◆ **Task directions**: Write out each record exactly as it stands. No pictures belong in the copy.

[[ Input records open ]]

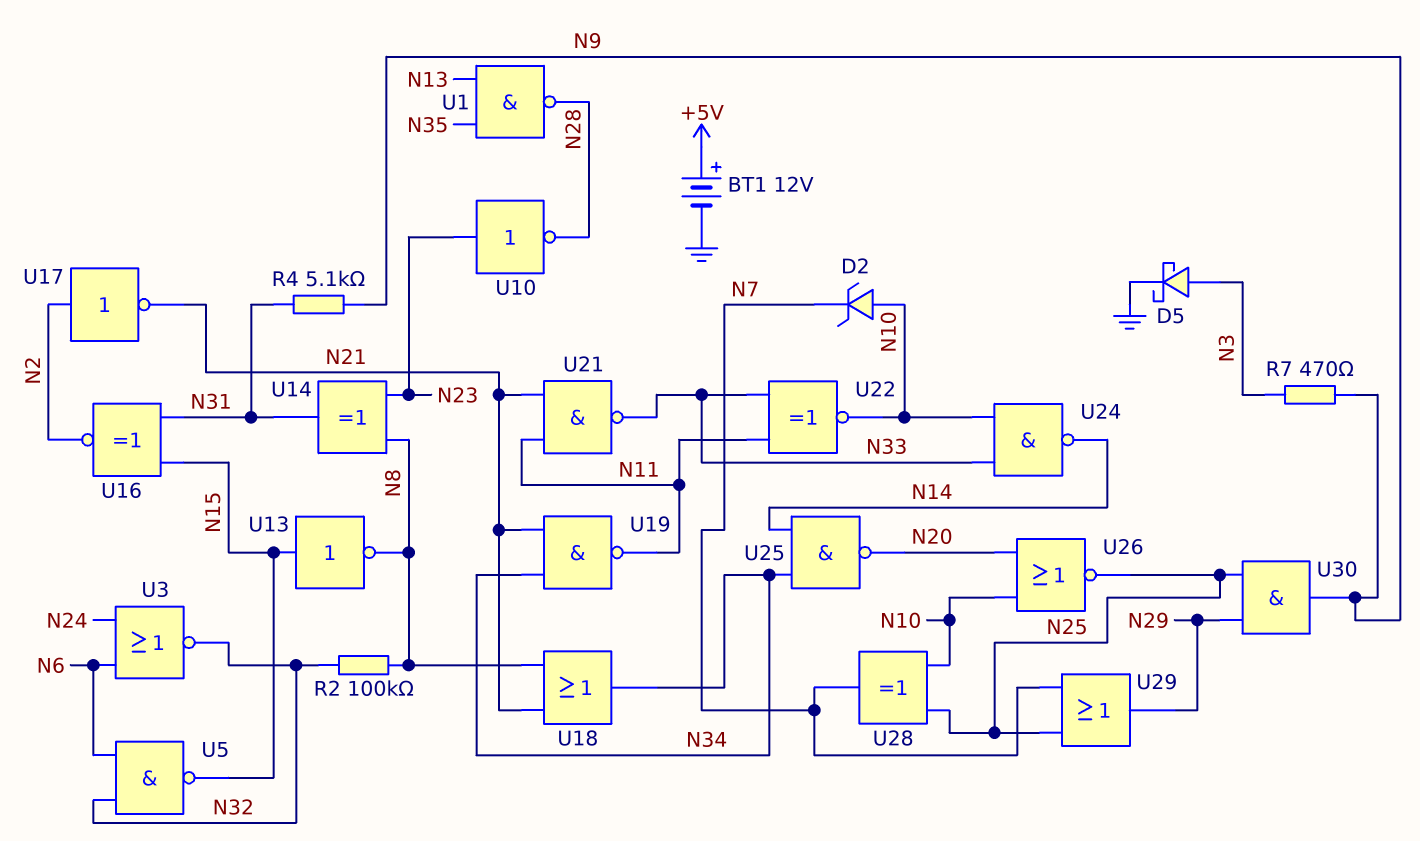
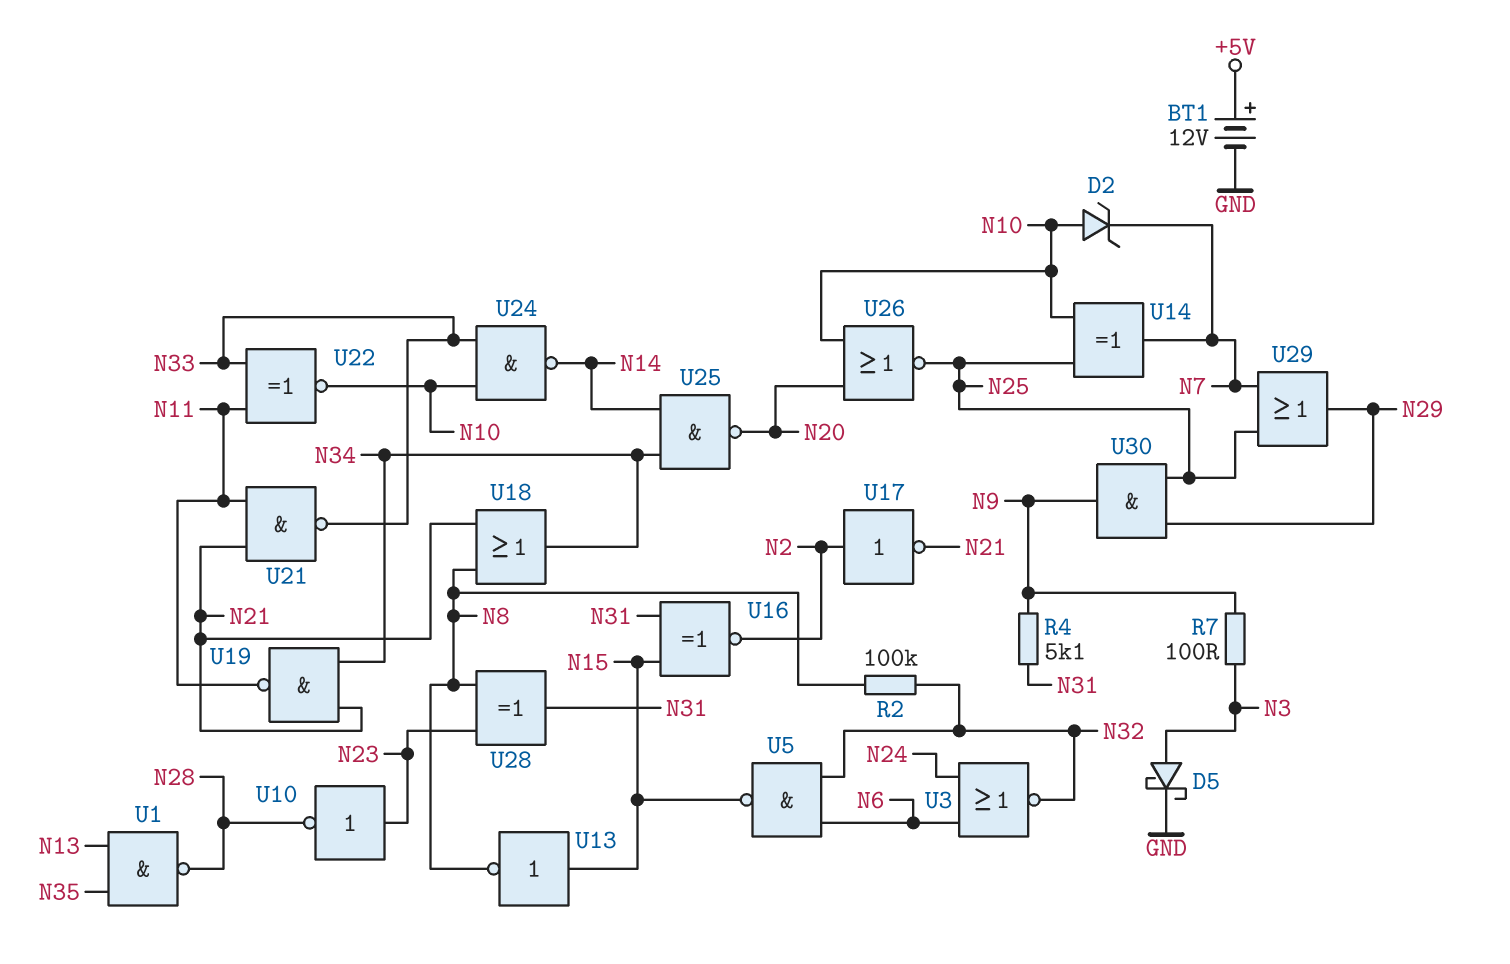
R7: 470 (N3, N9) -> 100 (N3, N9)
U14: XOR (in N8, in N23, out N31) -> XOR (in N10, in N25, out N7)
U28: XOR (in N10, in N25, out N7) -> XOR (in N8, in N23, out N31)

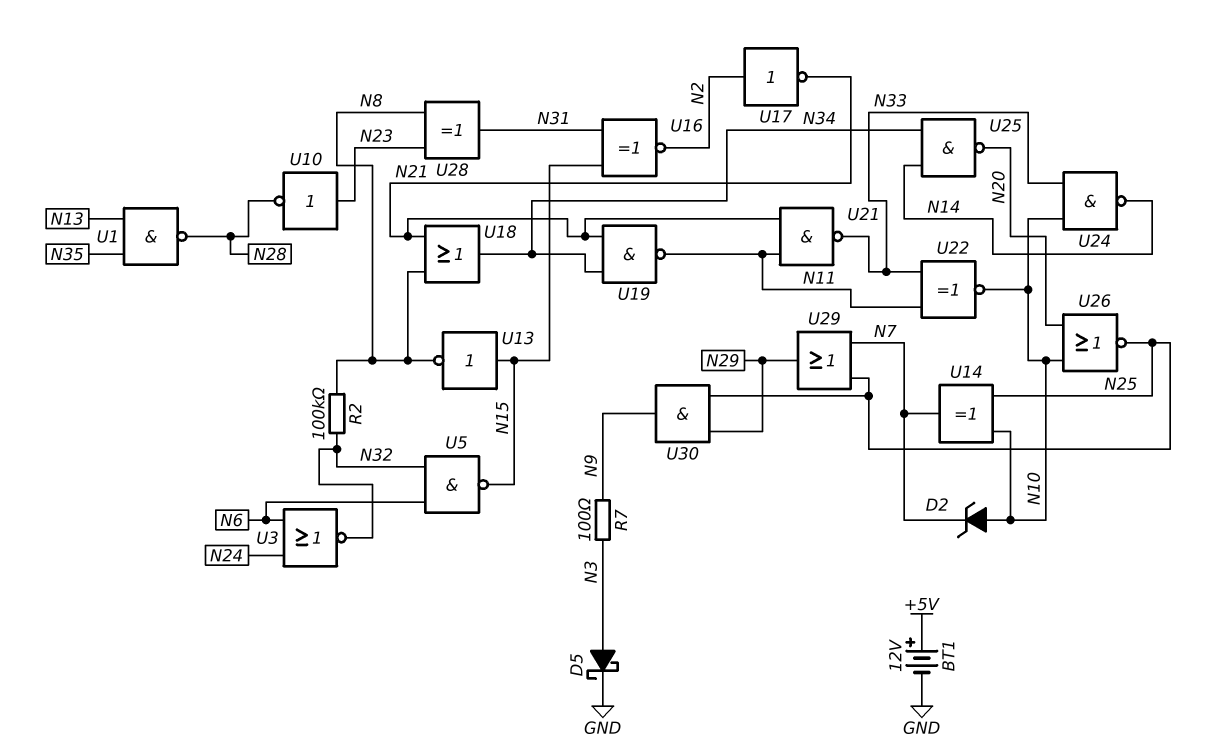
R4: 5.1k (N9, N31) -> none

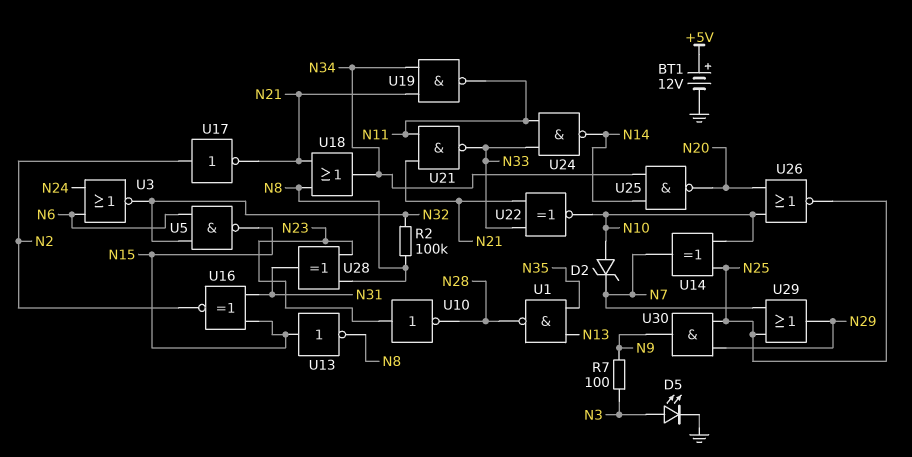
D5: schottky (A N3, K GND) -> LED (A N3, K GND)
U22: XNOR (in N11, in N33, out N10) -> XNOR (in N21, in N33, out N10)
U24: NAND (in N10, in N33, out N14) -> NAND (in N11, in N33, out N14)

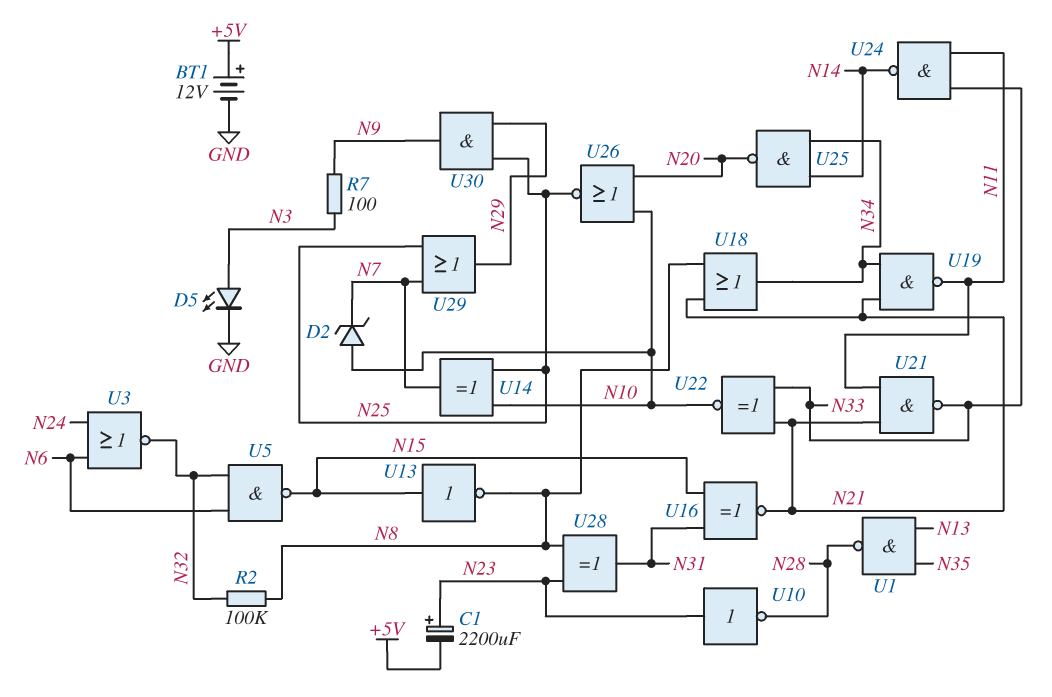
C1: none -> 2200uF (plus N23, minus +5V)
U16: XNOR (in N15, in N31, out N2) -> XNOR (in N15, in N31, out N21)
U17: NOT (in N2, out N21) -> none

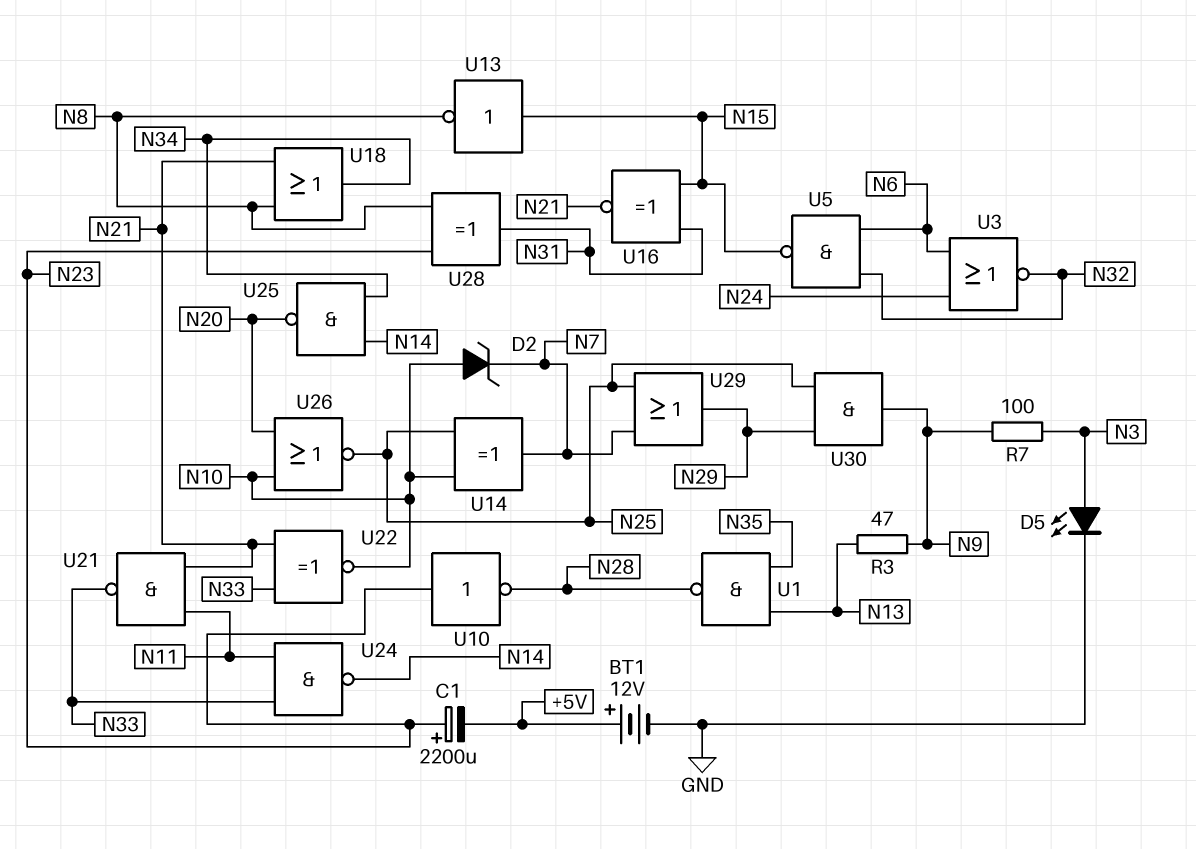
R2: 100k (N8, N32) -> none
R3: none -> 47 (N9, N13)
U19: NAND (in N21, in N34, out N11) -> none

[[ Input records closed ]]

◆ **Result of this exercise**:
R7: 470 (N3, N9) -> 100 (N3, N9)
U14: XOR (in N8, in N23, out N31) -> XOR (in N10, in N25, out N7)
U28: XOR (in N10, in N25, out N7) -> XOR (in N8, in N23, out N31)

R4: 5.1k (N9, N31) -> none

D5: schottky (A N3, K GND) -> LED (A N3, K GND)
U22: XNOR (in N11, in N33, out N10) -> XNOR (in N21, in N33, out N10)
U24: NAND (in N10, in N33, out N14) -> NAND (in N11, in N33, out N14)

C1: none -> 2200uF (plus N23, minus +5V)
U16: XNOR (in N15, in N31, out N2) -> XNOR (in N15, in N31, out N21)
U17: NOT (in N2, out N21) -> none

R2: 100k (N8, N32) -> none
R3: none -> 47 (N9, N13)
U19: NAND (in N21, in N34, out N11) -> none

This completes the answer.